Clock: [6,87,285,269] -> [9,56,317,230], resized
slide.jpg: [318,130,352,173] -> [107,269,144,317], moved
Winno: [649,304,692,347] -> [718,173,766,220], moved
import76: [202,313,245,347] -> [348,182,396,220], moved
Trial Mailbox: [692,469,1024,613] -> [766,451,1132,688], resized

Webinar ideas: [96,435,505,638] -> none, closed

========

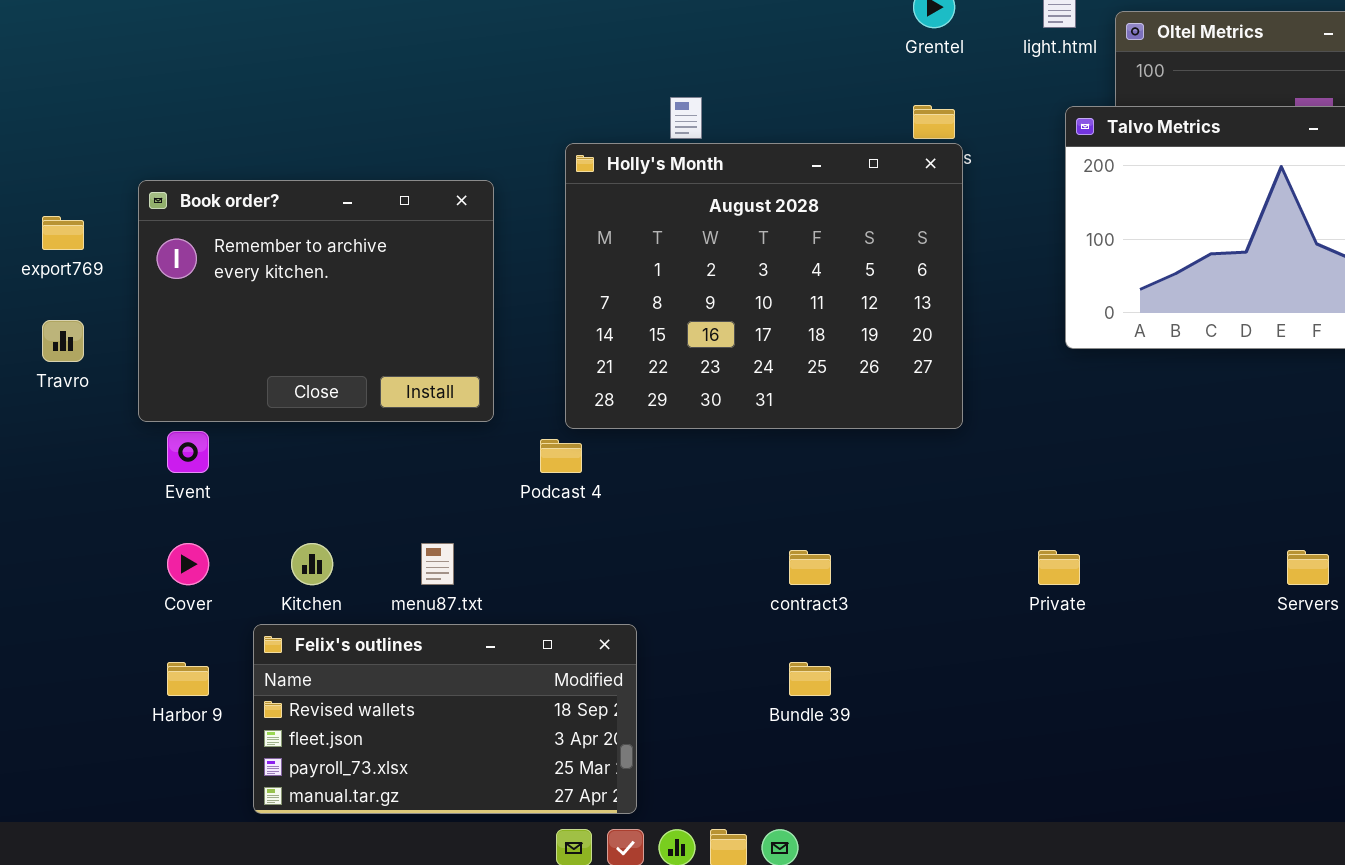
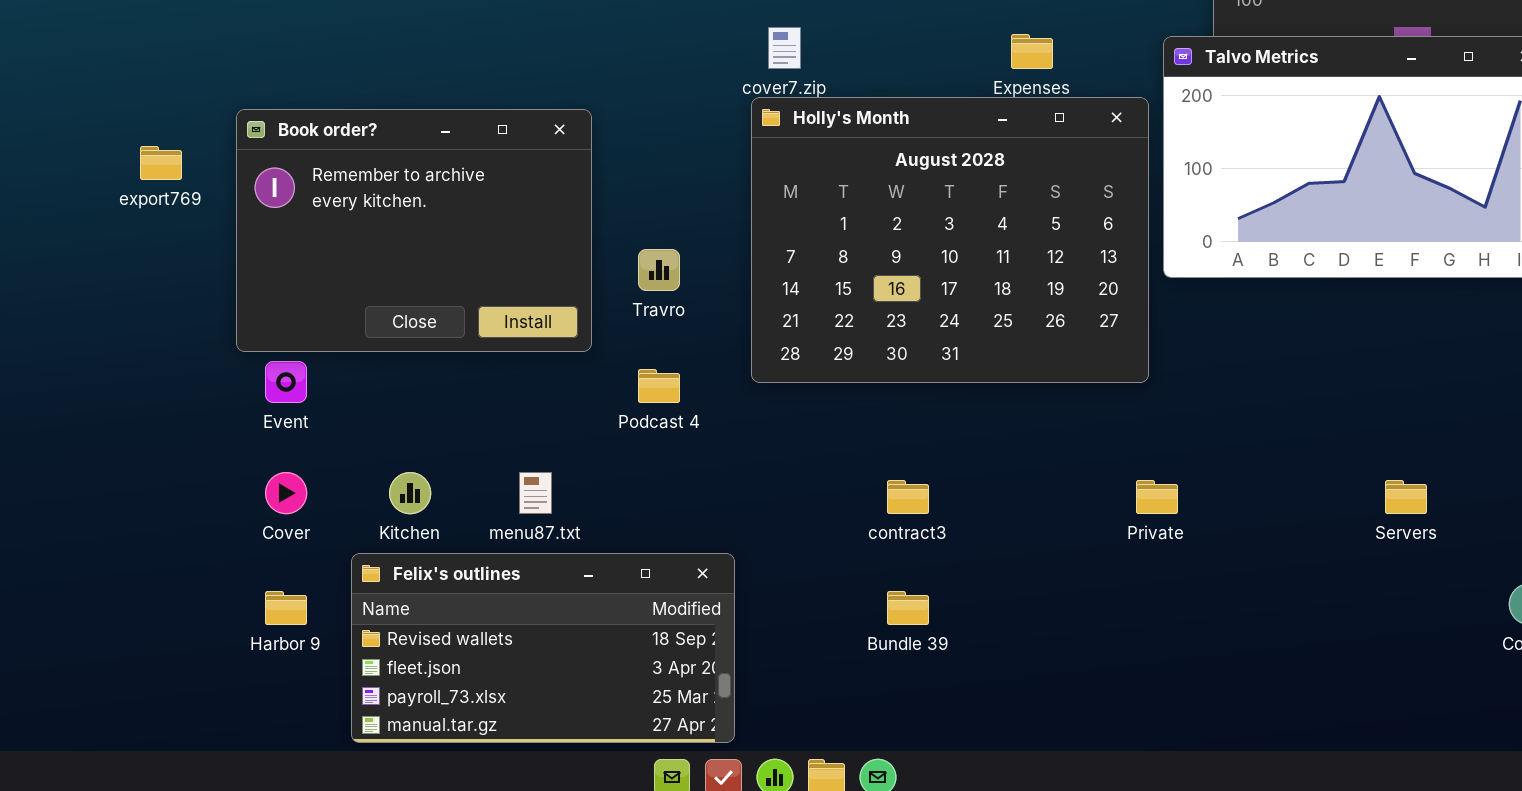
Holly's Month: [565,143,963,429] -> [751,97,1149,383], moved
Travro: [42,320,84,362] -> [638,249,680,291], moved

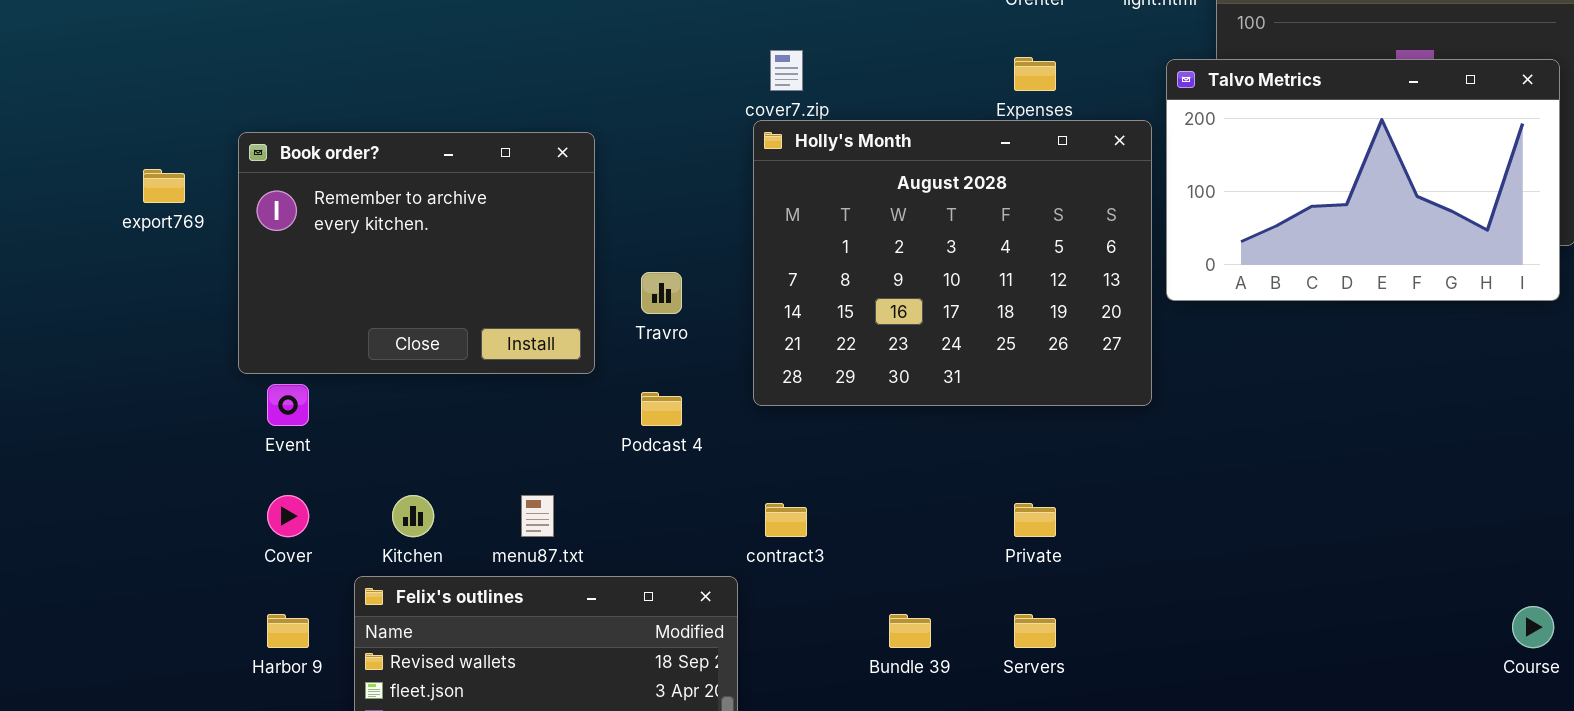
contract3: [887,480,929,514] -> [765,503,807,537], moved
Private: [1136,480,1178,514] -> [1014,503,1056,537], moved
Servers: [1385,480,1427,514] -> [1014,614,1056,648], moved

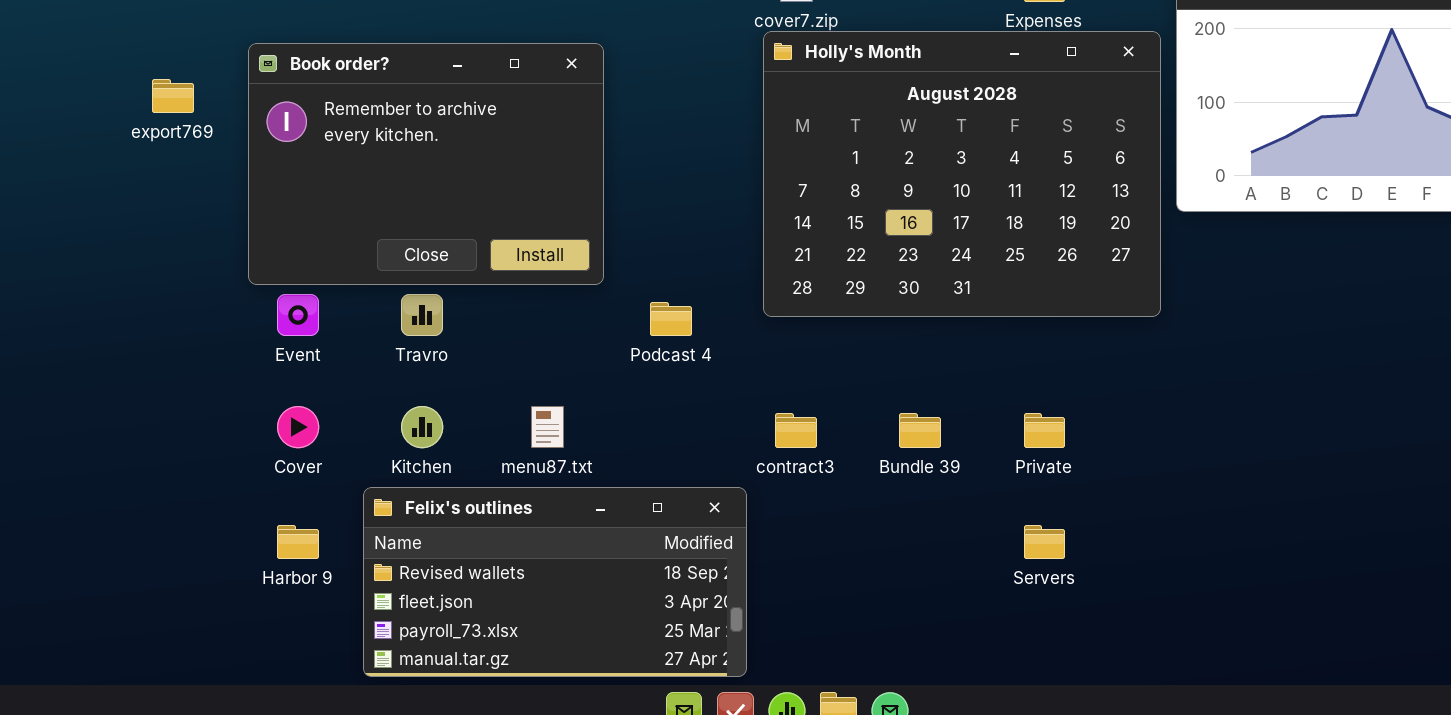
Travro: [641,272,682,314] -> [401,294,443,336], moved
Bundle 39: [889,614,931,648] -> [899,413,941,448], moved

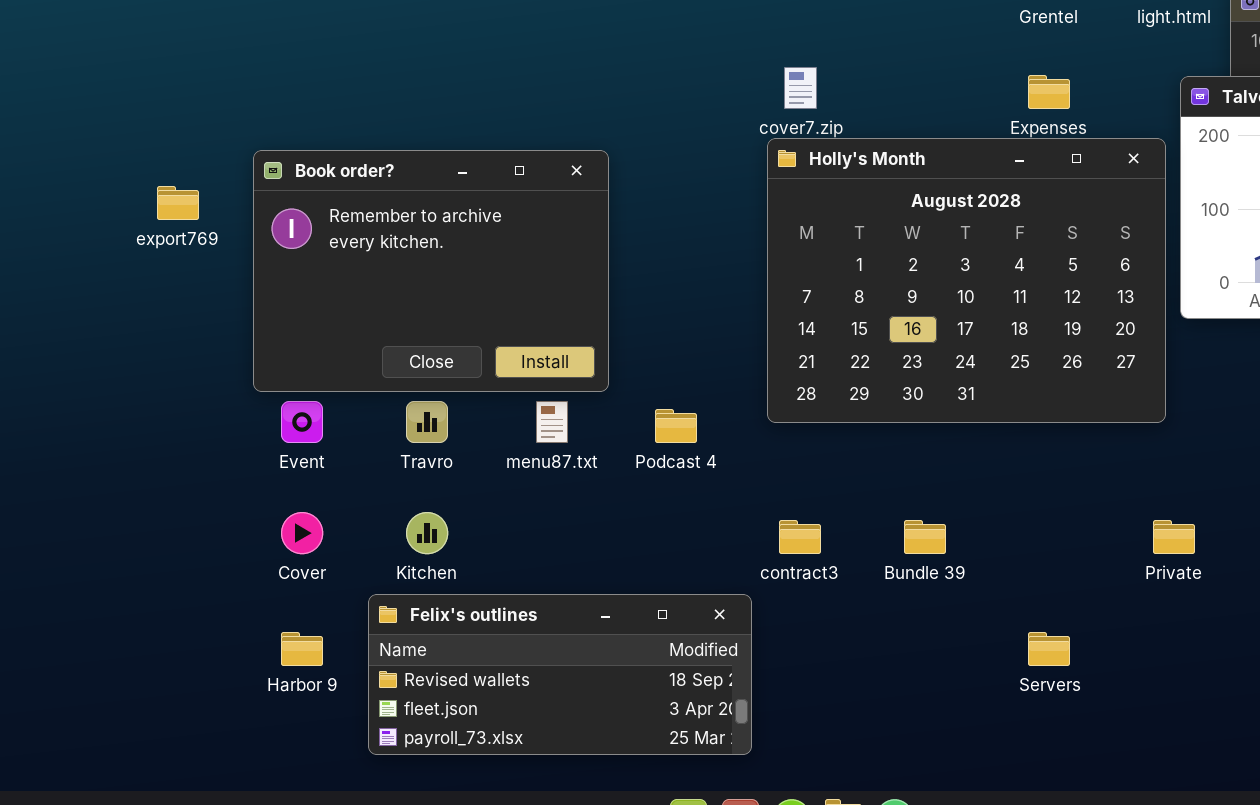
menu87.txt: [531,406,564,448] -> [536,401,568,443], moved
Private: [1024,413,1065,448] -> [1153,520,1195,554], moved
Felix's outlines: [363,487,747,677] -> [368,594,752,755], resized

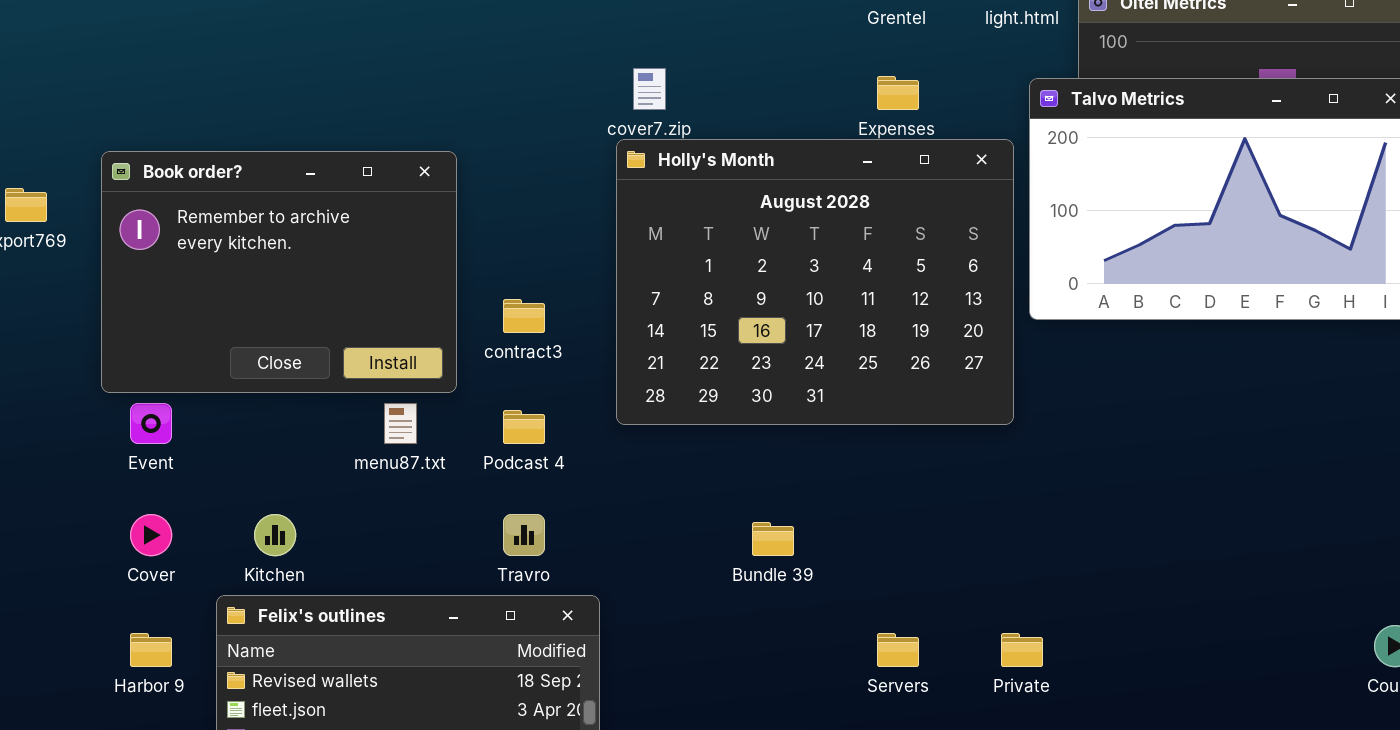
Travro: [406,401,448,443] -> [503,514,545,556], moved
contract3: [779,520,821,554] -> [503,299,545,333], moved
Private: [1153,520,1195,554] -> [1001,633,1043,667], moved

========

=== About this task ===
The result should be an exact copy of only the lines above from the one that holds "Private: [1136,480,1178,514] ->" through the one that holds "Private: [1153,520,1195,554] ->", both ends included, without pictures.

=== Answer to the problem ===
Private: [1136,480,1178,514] -> [1014,503,1056,537], moved
Servers: [1385,480,1427,514] -> [1014,614,1056,648], moved

Travro: [641,272,682,314] -> [401,294,443,336], moved
Bundle 39: [889,614,931,648] -> [899,413,941,448], moved

menu87.txt: [531,406,564,448] -> [536,401,568,443], moved
Private: [1024,413,1065,448] -> [1153,520,1195,554], moved
Felix's outlines: [363,487,747,677] -> [368,594,752,755], resized

Travro: [406,401,448,443] -> [503,514,545,556], moved
contract3: [779,520,821,554] -> [503,299,545,333], moved
Private: [1153,520,1195,554] -> [1001,633,1043,667], moved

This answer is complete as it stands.